## EXERCISE BRIEF
Your output should be the exact lines from the start of the data through the line containing "tin in rosy", with no pictures.

-------- AVAILABLE DATA --------

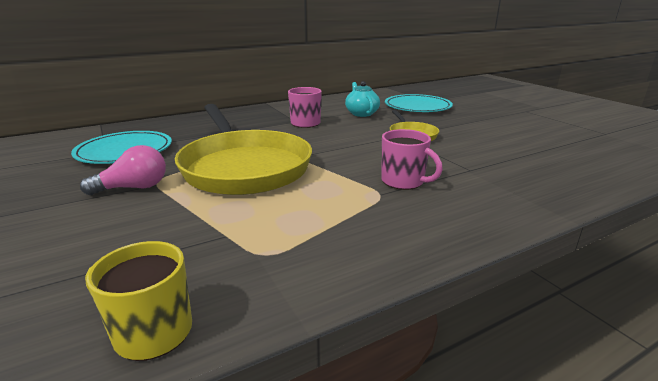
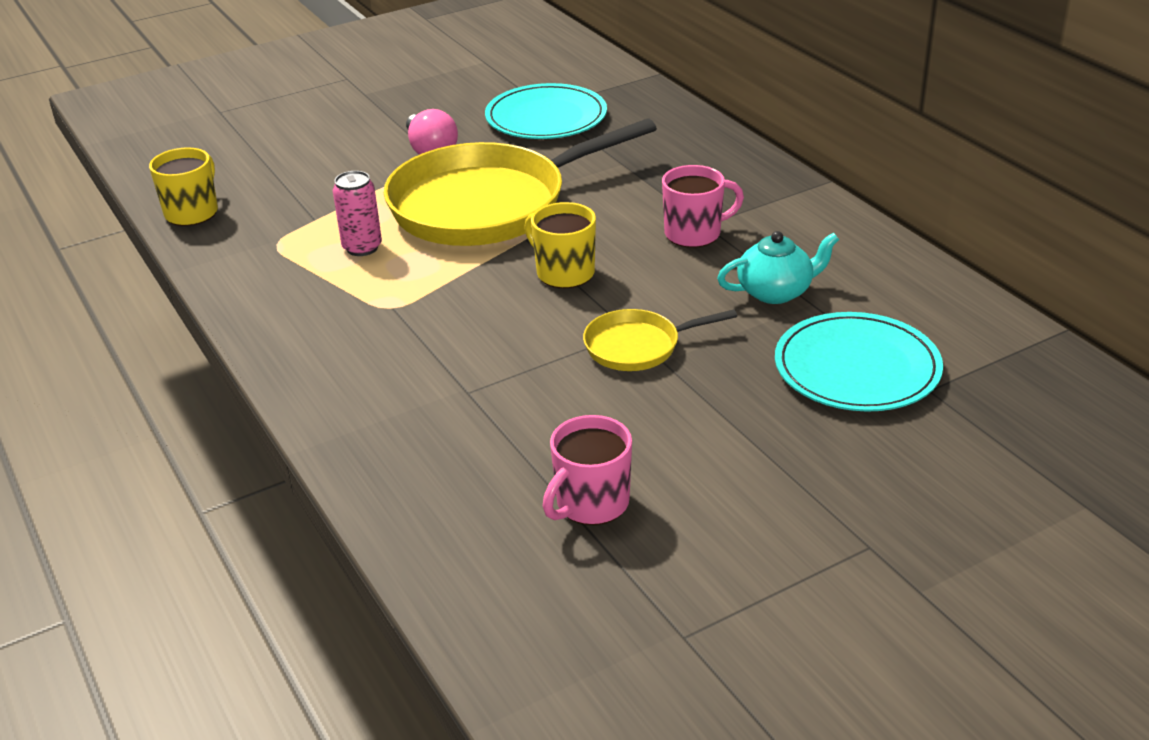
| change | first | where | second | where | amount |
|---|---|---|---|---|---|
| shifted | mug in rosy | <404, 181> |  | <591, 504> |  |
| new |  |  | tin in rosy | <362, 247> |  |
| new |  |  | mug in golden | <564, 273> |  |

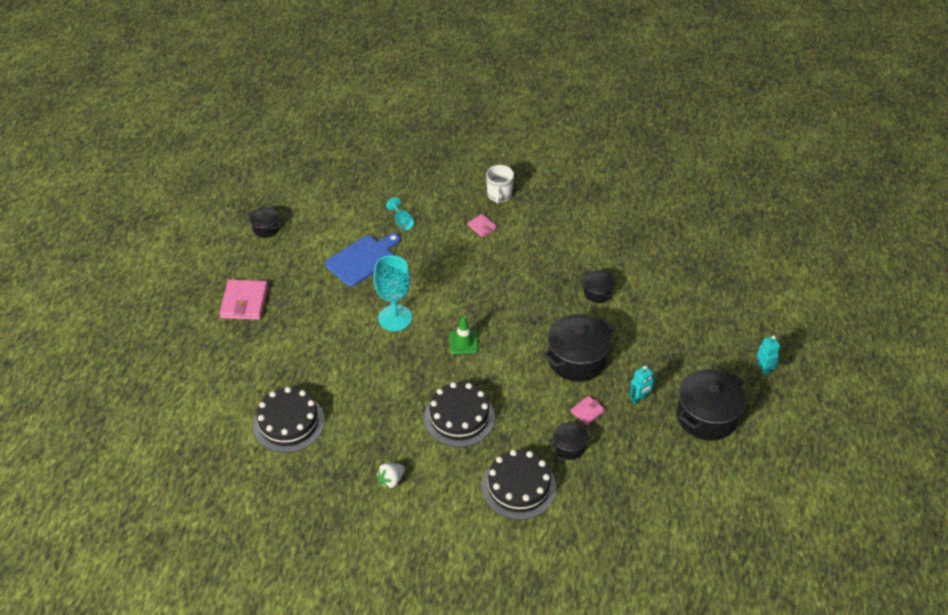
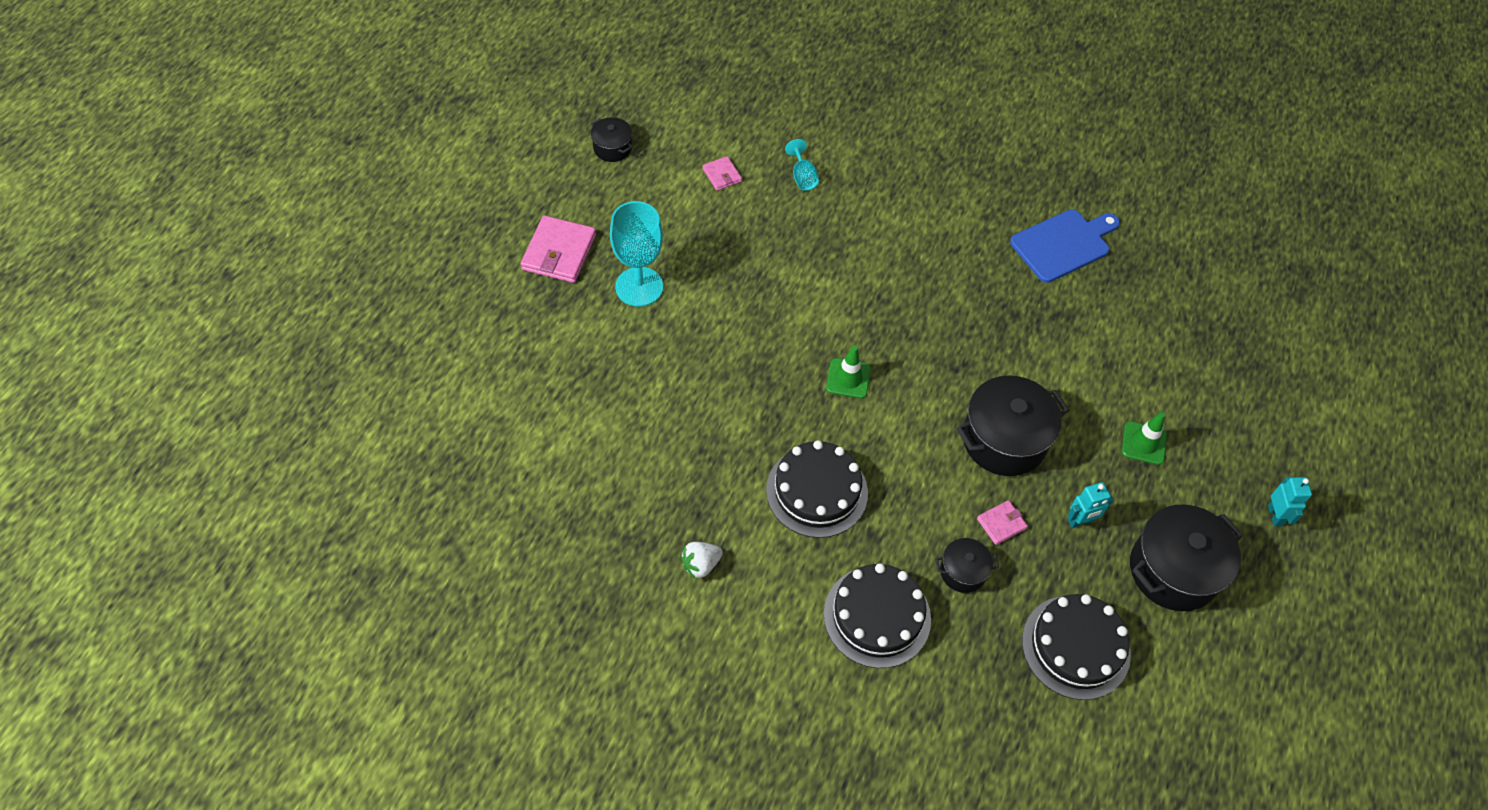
| change | first | where | second | where | amount |
|---|---|---|---|---|---|
| shifted | layer cake in black | <289, 423> |  | <1075, 647> |  |
| shifted | chopping board in cobalt | <363, 259> |  | <1063, 244> |  |
| shifted | chalice in teal | <395, 318> |  | <639, 287> |  |
| shifted | card wallet in rosy | <482, 227> |  | <722, 175> |  |
| gone | mug in pure white | <499, 195> |  |  |  |
| gone | cooking pot in black | <597, 292> |  |  |  |
| new |  |  | road cone in emerald | <1144, 443> |  |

--------

## SOLUTION FOR THIS EXERCISE
| change | first | where | second | where | amount |
|---|---|---|---|---|---|
| shifted | mug in rosy | <404, 181> |  | <591, 504> |  |
| new |  |  | tin in rosy | <362, 247> |  |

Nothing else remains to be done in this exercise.